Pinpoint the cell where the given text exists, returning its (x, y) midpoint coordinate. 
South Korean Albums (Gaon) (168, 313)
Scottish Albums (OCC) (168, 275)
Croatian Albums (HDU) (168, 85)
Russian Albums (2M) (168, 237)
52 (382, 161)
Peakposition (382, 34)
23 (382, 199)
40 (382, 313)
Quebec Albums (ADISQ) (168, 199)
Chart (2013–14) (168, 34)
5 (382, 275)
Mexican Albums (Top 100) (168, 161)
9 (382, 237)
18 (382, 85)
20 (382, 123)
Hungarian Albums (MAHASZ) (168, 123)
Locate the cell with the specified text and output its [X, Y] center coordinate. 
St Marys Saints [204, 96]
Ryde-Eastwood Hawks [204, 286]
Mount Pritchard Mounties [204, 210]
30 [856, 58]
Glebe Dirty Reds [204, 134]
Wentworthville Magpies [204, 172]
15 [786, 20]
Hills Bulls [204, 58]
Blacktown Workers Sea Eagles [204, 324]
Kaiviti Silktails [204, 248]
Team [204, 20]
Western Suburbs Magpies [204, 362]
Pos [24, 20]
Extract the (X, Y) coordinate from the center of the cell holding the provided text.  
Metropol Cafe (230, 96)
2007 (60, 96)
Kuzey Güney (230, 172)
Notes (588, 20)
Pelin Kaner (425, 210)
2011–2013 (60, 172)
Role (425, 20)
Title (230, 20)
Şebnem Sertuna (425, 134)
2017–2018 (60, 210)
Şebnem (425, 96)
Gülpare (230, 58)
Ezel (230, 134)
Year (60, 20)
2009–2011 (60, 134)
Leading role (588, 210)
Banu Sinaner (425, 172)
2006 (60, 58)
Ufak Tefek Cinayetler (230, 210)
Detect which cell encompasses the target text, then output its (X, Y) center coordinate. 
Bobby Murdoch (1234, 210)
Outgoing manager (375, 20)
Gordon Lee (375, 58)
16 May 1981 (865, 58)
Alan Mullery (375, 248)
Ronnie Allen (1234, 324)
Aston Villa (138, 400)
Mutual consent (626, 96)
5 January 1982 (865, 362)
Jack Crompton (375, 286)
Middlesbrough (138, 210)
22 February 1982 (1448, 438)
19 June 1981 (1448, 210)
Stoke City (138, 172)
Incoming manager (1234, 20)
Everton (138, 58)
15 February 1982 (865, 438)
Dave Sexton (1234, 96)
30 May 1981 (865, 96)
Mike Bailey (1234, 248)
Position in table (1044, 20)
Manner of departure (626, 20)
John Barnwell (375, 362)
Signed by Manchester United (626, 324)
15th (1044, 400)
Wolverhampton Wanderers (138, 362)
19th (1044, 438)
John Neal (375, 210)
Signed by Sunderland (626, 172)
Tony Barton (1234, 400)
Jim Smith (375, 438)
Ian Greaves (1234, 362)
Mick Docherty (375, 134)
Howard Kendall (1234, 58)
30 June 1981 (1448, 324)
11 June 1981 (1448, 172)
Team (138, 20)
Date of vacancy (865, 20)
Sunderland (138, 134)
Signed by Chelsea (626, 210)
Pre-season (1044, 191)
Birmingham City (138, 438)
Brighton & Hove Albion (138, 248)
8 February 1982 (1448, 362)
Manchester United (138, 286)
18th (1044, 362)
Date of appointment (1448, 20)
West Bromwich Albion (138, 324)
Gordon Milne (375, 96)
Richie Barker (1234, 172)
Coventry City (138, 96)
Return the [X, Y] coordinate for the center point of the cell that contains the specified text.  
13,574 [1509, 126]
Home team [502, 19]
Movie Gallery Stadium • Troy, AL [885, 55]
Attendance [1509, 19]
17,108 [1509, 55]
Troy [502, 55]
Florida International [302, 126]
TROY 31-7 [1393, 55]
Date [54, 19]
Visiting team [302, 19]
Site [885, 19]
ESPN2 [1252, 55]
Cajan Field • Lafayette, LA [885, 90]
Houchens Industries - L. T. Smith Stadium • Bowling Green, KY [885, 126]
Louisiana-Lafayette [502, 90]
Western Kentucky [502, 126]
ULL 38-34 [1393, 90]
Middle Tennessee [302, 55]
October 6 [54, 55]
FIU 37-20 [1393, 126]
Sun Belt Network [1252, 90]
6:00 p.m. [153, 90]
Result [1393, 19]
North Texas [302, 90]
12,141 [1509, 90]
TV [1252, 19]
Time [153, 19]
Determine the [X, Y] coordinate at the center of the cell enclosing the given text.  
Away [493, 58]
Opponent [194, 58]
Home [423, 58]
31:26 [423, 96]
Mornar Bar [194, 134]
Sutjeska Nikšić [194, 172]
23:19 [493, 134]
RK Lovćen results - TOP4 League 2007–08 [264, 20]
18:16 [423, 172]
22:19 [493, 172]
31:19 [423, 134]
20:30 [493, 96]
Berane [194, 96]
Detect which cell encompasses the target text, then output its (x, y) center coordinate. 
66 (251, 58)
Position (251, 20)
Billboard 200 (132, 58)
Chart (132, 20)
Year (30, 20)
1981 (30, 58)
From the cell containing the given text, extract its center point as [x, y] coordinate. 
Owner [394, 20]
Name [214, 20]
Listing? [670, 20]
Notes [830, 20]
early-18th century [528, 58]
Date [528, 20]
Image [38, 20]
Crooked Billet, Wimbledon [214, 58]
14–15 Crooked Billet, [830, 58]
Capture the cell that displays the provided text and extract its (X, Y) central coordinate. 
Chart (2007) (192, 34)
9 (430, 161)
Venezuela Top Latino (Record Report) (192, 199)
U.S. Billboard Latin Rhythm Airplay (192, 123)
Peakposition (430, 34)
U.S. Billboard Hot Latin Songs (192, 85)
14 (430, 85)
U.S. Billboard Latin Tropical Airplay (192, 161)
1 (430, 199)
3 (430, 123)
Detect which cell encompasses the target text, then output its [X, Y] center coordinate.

——————————

EXERCISE AIM: Recast the lines from the very first one through the line containing "30 [856, 58]", both included, as a Markdown table with the columns Index and Text. Number each row and leave out blank lines.

SOLUTION BELOW:
| Index | Text |
|---|---|
| 1 | Pinpoint the cell where the given text exists, returning its (x, y) midpoint coordinate.  |
| 2 | South Korean Albums (Gaon) (168, 313) |
| 3 | Scottish Albums (OCC) (168, 275) |
| 4 | Croatian Albums (HDU) (168, 85) |
| 5 | Russian Albums (2M) (168, 237) |
| 6 | 52 (382, 161) |
| 7 | Peakposition (382, 34) |
| 8 | 23 (382, 199) |
| 9 | 40 (382, 313) |
| 10 | Quebec Albums (ADISQ) (168, 199) |
| 11 | Chart (2013–14) (168, 34) |
| 12 | 5 (382, 275) |
| 13 | Mexican Albums (Top 100) (168, 161) |
| 14 | 9 (382, 237) |
| 15 | 18 (382, 85) |
| 16 | 20 (382, 123) |
| 17 | Hungarian Albums (MAHASZ) (168, 123) |
| 18 | Locate the cell with the specified text and output its [X, Y] center coordinate.  |
| 19 | St Marys Saints [204, 96] |
| 20 | Ryde-Eastwood Hawks [204, 286] |
| 21 | Mount Pritchard Mounties [204, 210] |
| 22 | 30 [856, 58] |